Exercise description ->
The whole listing below, with no pictures, is to be repeated as it stands.

Dataset extract ->

☆ ☆ ☆

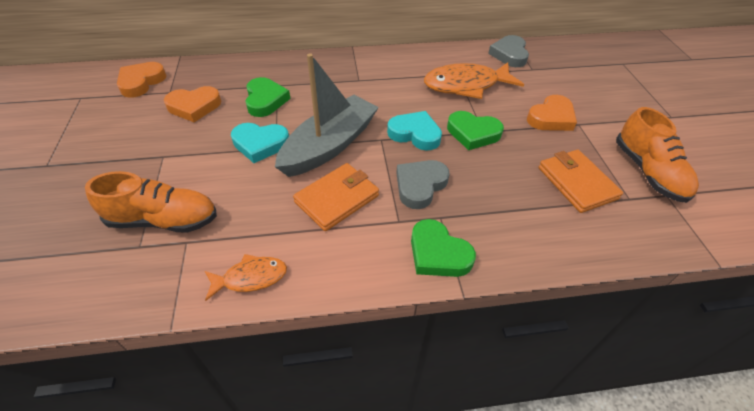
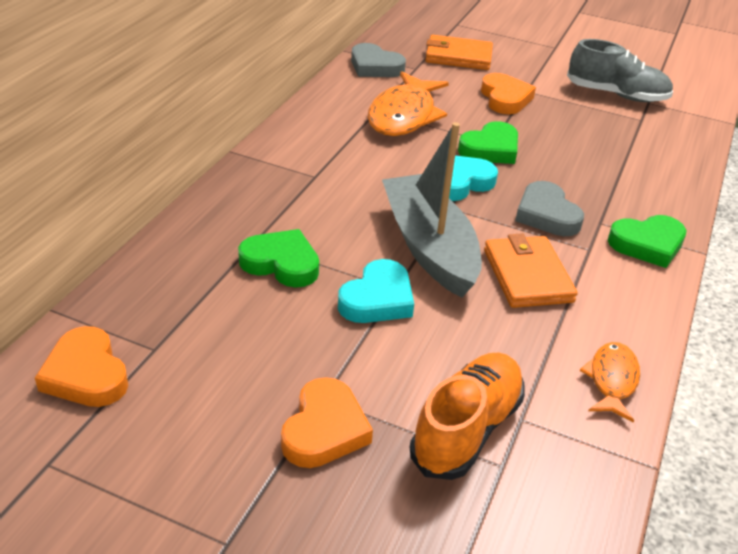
camera: 60 degrees left, 10 degrees down
(194, 106) = (226, 333): orange heart -> orange heart (324, 429)
(576, 183) = (605, 132): orange wallet -> orange wallet (458, 56)
(648, 172) = (616, 95): orange shoe -> grey shoe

☆ ☆ ☆

Finished exercise ->
camera: 60 degrees left, 10 degrees down
(194, 106) = (226, 333): orange heart -> orange heart (324, 429)
(576, 183) = (605, 132): orange wallet -> orange wallet (458, 56)
(648, 172) = (616, 95): orange shoe -> grey shoe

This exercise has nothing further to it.